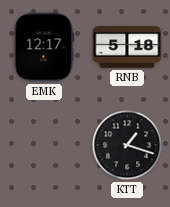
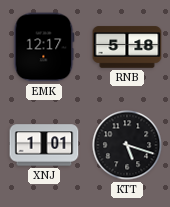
XNJ: none -> 1:01
KTT: 1:18 -> 5:18
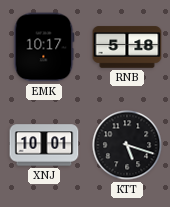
EMK: 12:17 -> 10:17
XNJ: 1:01 -> 10:01
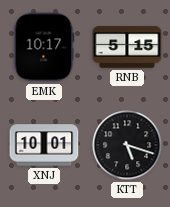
RNB: 5:18 -> 5:15
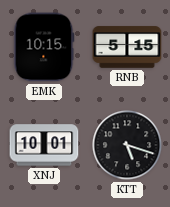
EMK: 10:17 -> 10:15
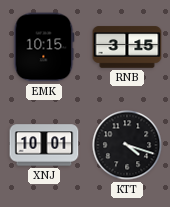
RNB: 5:15 -> 3:15
KTT: 5:18 -> 4:18
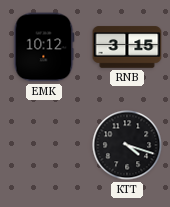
EMK: 10:15 -> 10:12
XNJ: 10:01 -> none
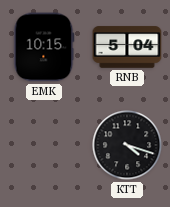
EMK: 10:12 -> 10:15
RNB: 3:15 -> 5:04
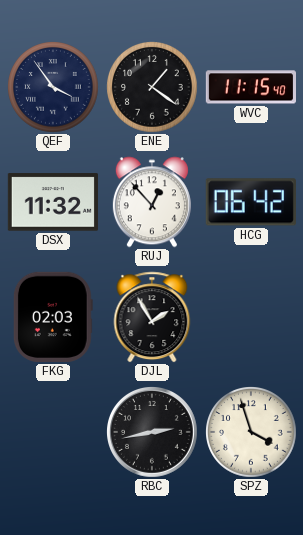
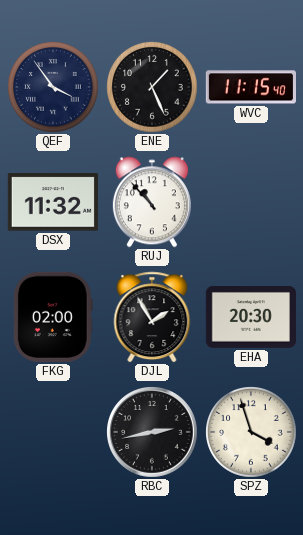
ENE: 1:21 -> 1:26
RUJ: 12:53 -> 10:53
HCG: 06:42 -> none
FKG: 02:03 -> 02:00
EHA: none -> 20:30
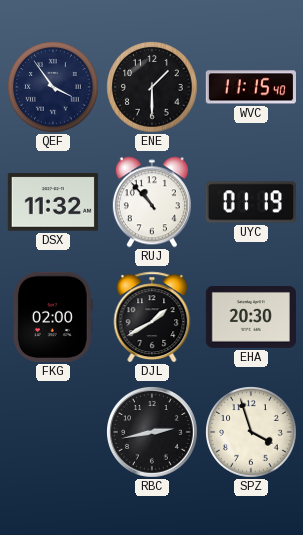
ENE: 1:26 -> 1:30
UYC: none -> 01:19
DJL: 1:55 -> 1:40
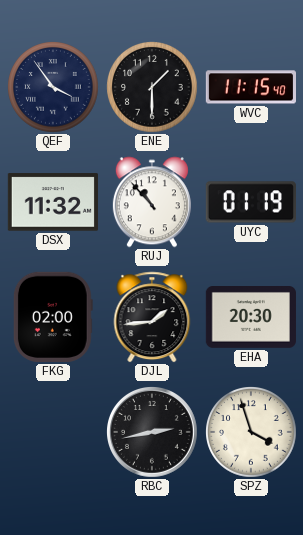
DJL: 1:40 -> 1:44
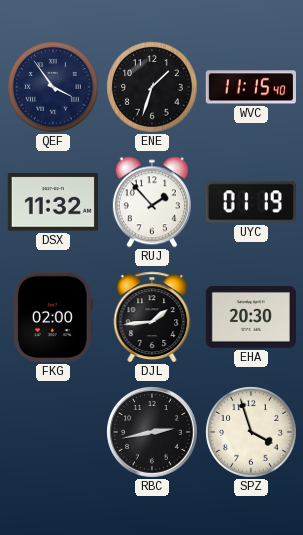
ENE: 1:30 -> 1:33
RUJ: 10:53 -> 1:53
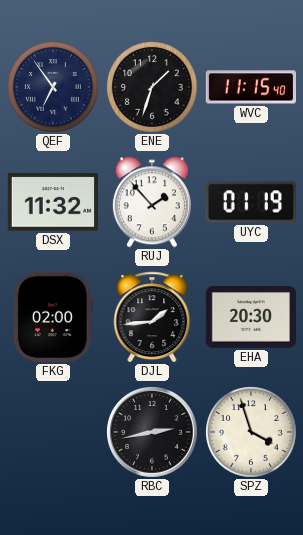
QEF: 3:54 -> 6:54
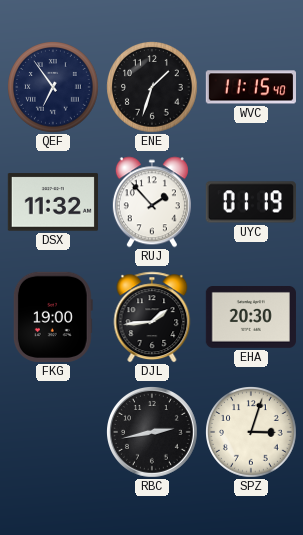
FKG: 02:00 -> 19:00
SPZ: 3:57 -> 3:03
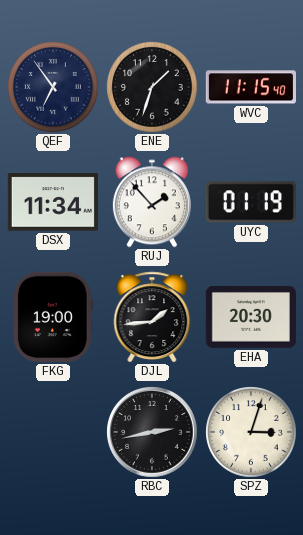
DSX: 11:32 -> 11:34
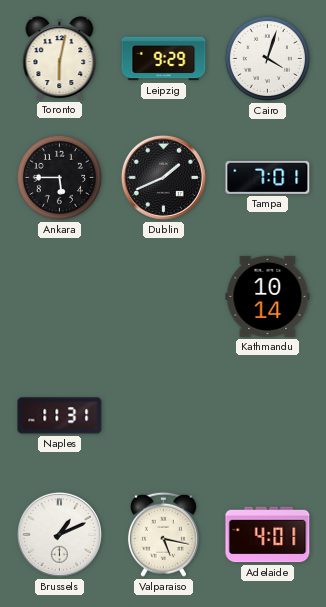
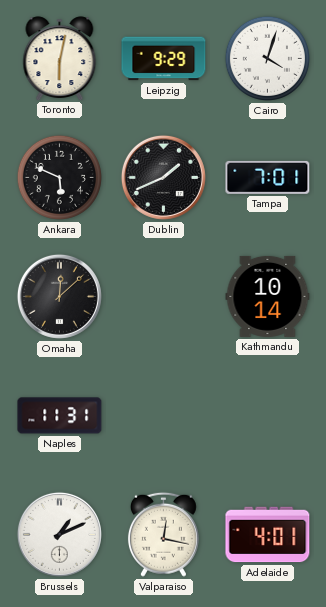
Ankara: 5:45 -> 5:49
Omaha: none -> 12:08
Valparaiso: 5:17 -> 12:17
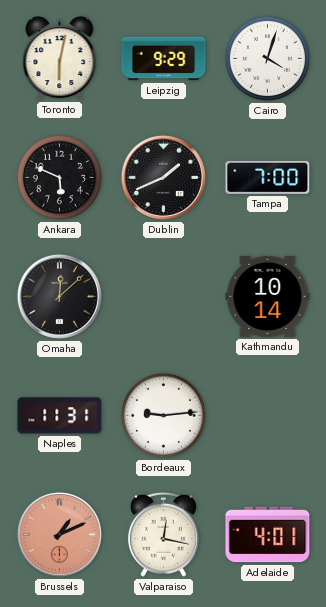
Tampa: 7:01 -> 7:00
Bordeaux: none -> 9:14
Brussels dial: white -> salmon
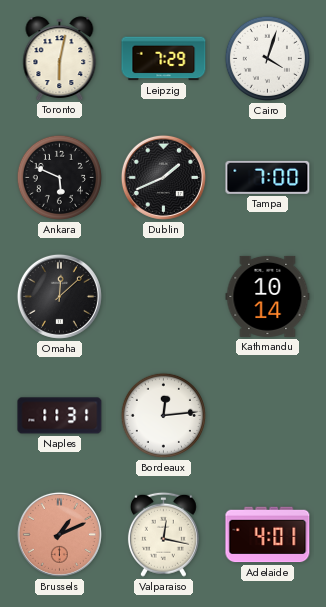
Leipzig: 9:29 -> 7:29
Bordeaux: 9:14 -> 12:14
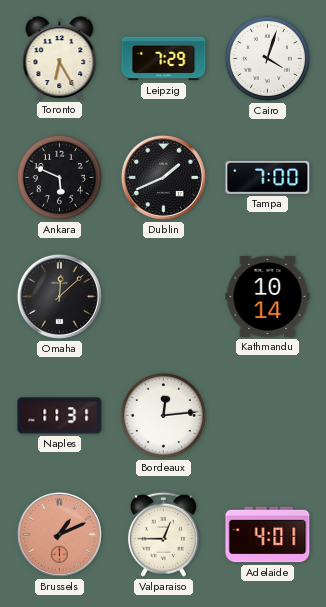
Toronto: 6:02 -> 6:25
Valparaiso: 12:17 -> 12:45
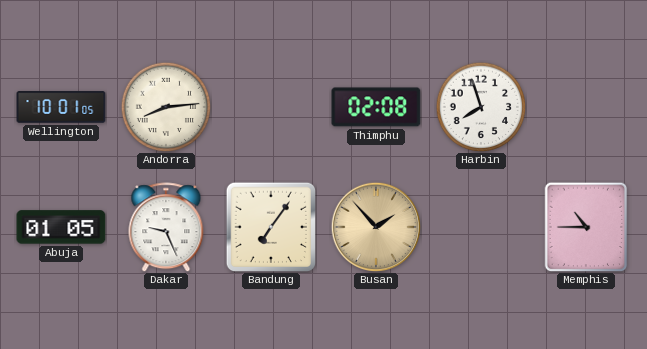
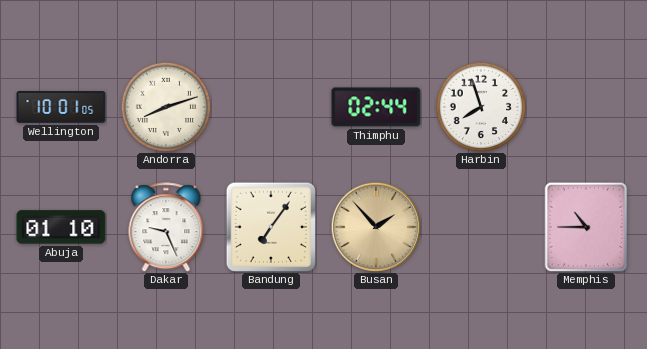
Andorra: 8:14 -> 8:12
Thimphu: 02:08 -> 02:44
Abuja: 01:05 -> 01:10
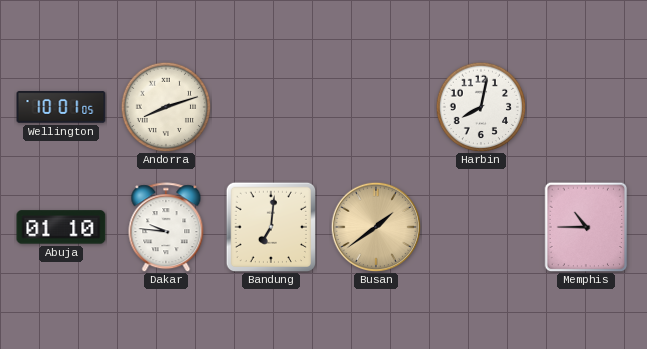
Thimphu: 02:44 -> none
Harbin: 7:57 -> 8:02
Dakar: 9:26 -> 9:46
Bandung: 7:06 -> 7:01
Busan: 1:53 -> 1:39
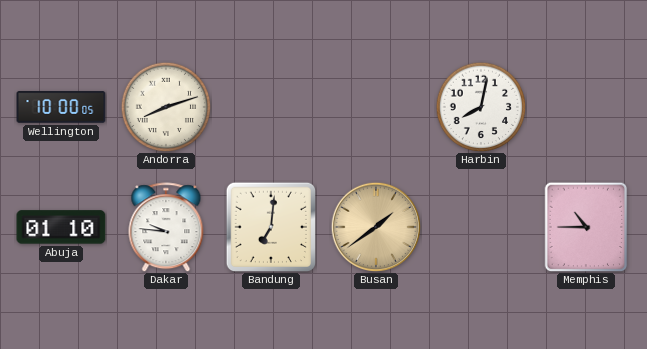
Wellington: 10:01 -> 10:00
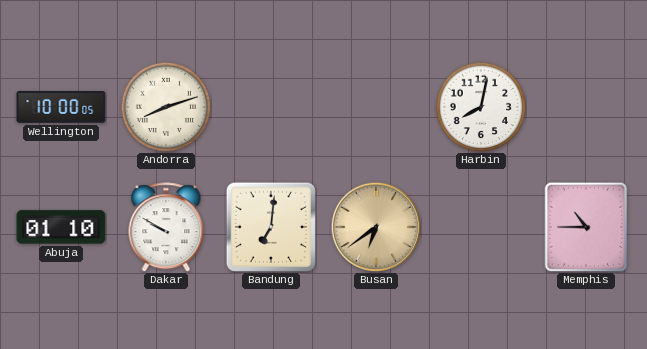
Dakar: 9:46 -> 9:50
Busan: 1:39 -> 6:39
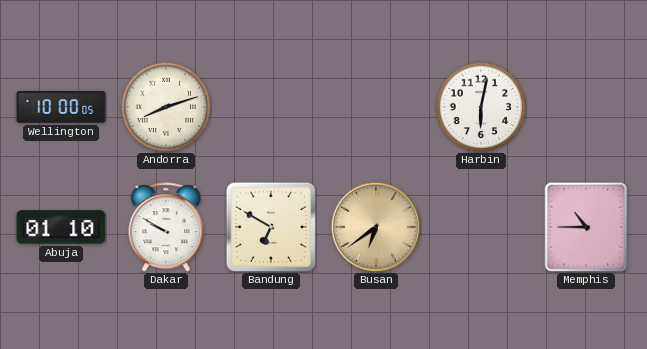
Harbin: 8:02 -> 6:02
Bandung: 7:01 -> 6:50
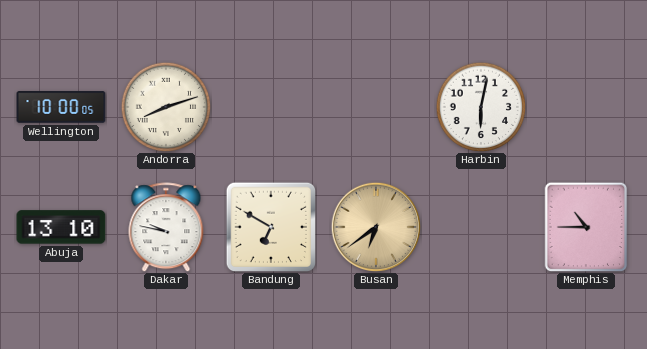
Abuja: 01:10 -> 13:10
Dakar: 9:50 -> 9:47
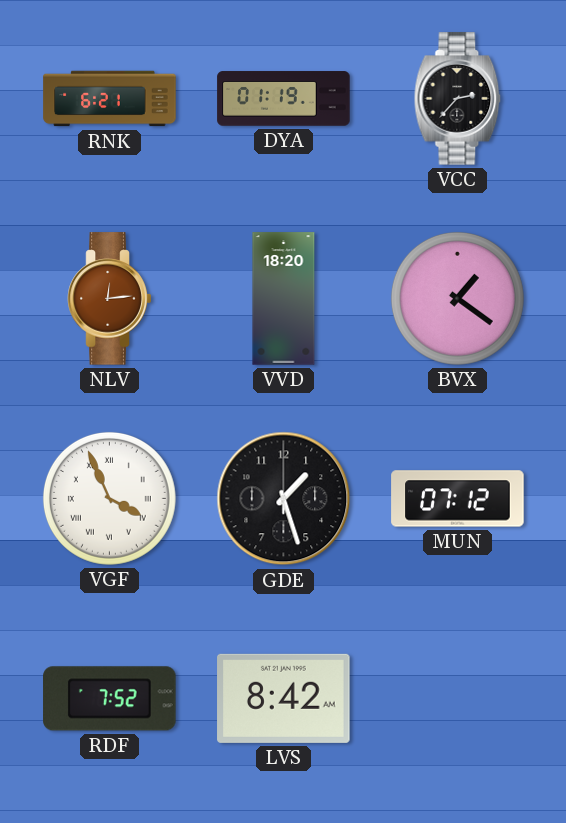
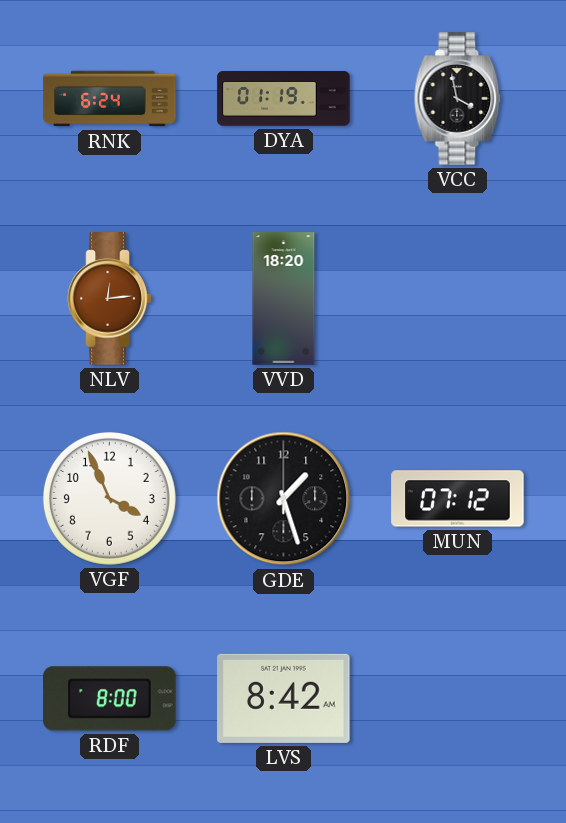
RNK: 6:21 -> 6:24
VCC: 2:37 -> 3:58
BVX: 1:21 -> none
VGF numerals: Roman -> Arabic
RDF: 7:52 -> 8:00
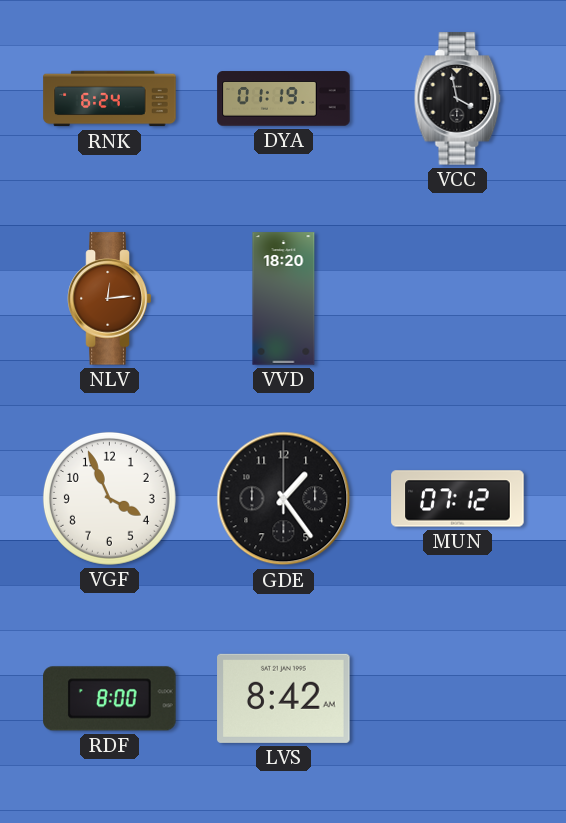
GDE: 1:27 -> 1:24
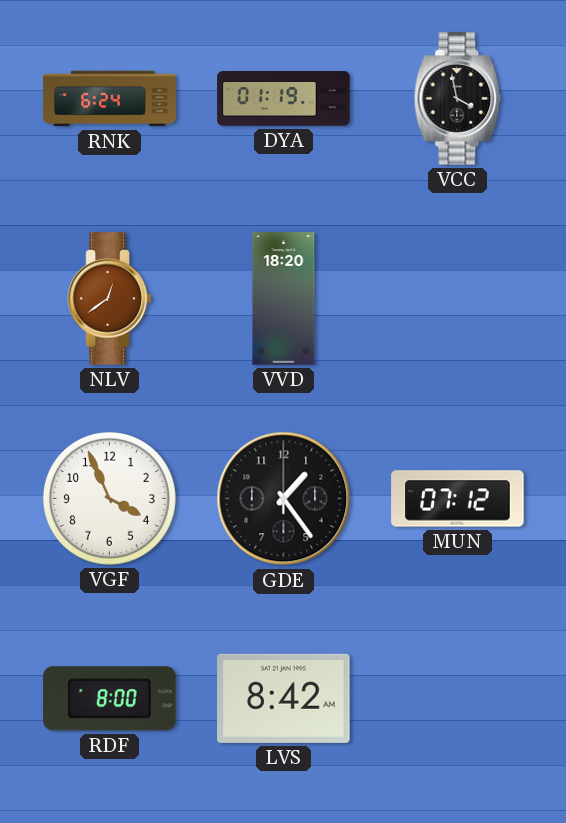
NLV: 12:14 -> 12:39
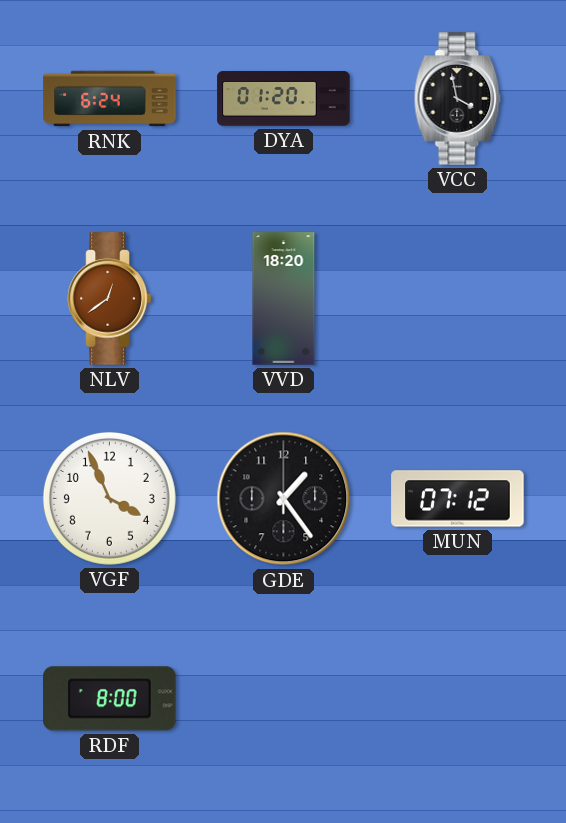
DYA: 01:19 -> 01:20
LVS: 8:42 -> none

═══

Output the lines above as a JSON list of strings with one string per line, skipping any blank lines. Leave out every line that only marks a picture.

Task answer>
[
  "XNJ: none -> 1:01",
  "KTT: 1:18 -> 5:18",
  "EMK: 12:17 -> 10:17",
  "XNJ: 1:01 -> 10:01",
  "RNB: 5:18 -> 5:15",
  "EMK: 10:17 -> 10:15",
  "RNB: 5:15 -> 3:15",
  "KTT: 5:18 -> 4:18",
  "EMK: 10:15 -> 10:12",
  "XNJ: 10:01 -> none",
  "EMK: 10:12 -> 10:15",
  "RNB: 3:15 -> 5:04",
  "ENE: 1:21 -> 1:26",
  "RUJ: 12:53 -> 10:53",
  "HCG: 06:42 -> none",
  "FKG: 02:03 -> 02:00",
  "EHA: none -> 20:30",
  "ENE: 1:26 -> 1:30",
  "UYC: none -> 01:19",
  "DJL: 1:55 -> 1:40",
  "DJL: 1:40 -> 1:44",
  "ENE: 1:30 -> 1:33",
  "RUJ: 10:53 -> 1:53",
  "QEF: 3:54 -> 6:54",
  "FKG: 02:00 -> 19:00",
  "SPZ: 3:57 -> 3:03",
  "DSX: 11:32 -> 11:34",
  "Ankara: 5:45 -> 5:49",
  "Omaha: none -> 12:08",
  "Valparaiso: 5:17 -> 12:17",
  "Tampa: 7:01 -> 7:00",
  "Bordeaux: none -> 9:14",
  "Brussels dial: white -> salmon",
  "Leipzig: 9:29 -> 7:29",
  "Bordeaux: 9:14 -> 12:14",
  "Toronto: 6:02 -> 6:25",
  "Valparaiso: 12:17 -> 12:45",
  "Andorra: 8:14 -> 8:12",
  "Thimphu: 02:08 -> 02:44",
  "Abuja: 01:05 -> 01:10",
  "Thimphu: 02:44 -> none",
  "Harbin: 7:57 -> 8:02",
  "Dakar: 9:26 -> 9:46",
  "Bandung: 7:06 -> 7:01",
  "Busan: 1:53 -> 1:39",
  "Wellington: 10:01 -> 10:00",
  "Dakar: 9:46 -> 9:50",
  "Busan: 1:39 -> 6:39",
  "Harbin: 8:02 -> 6:02",
  "Bandung: 7:01 -> 6:50",
  "Abuja: 01:10 -> 13:10",
  "Dakar: 9:50 -> 9:47",
  "RNK: 6:21 -> 6:24",
  "VCC: 2:37 -> 3:58",
  "BVX: 1:21 -> none",
  "VGF numerals: Roman -> Arabic",
  "RDF: 7:52 -> 8:00",
  "GDE: 1:27 -> 1:24",
  "NLV: 12:14 -> 12:39",
  "DYA: 01:19 -> 01:20",
  "LVS: 8:42 -> none"
]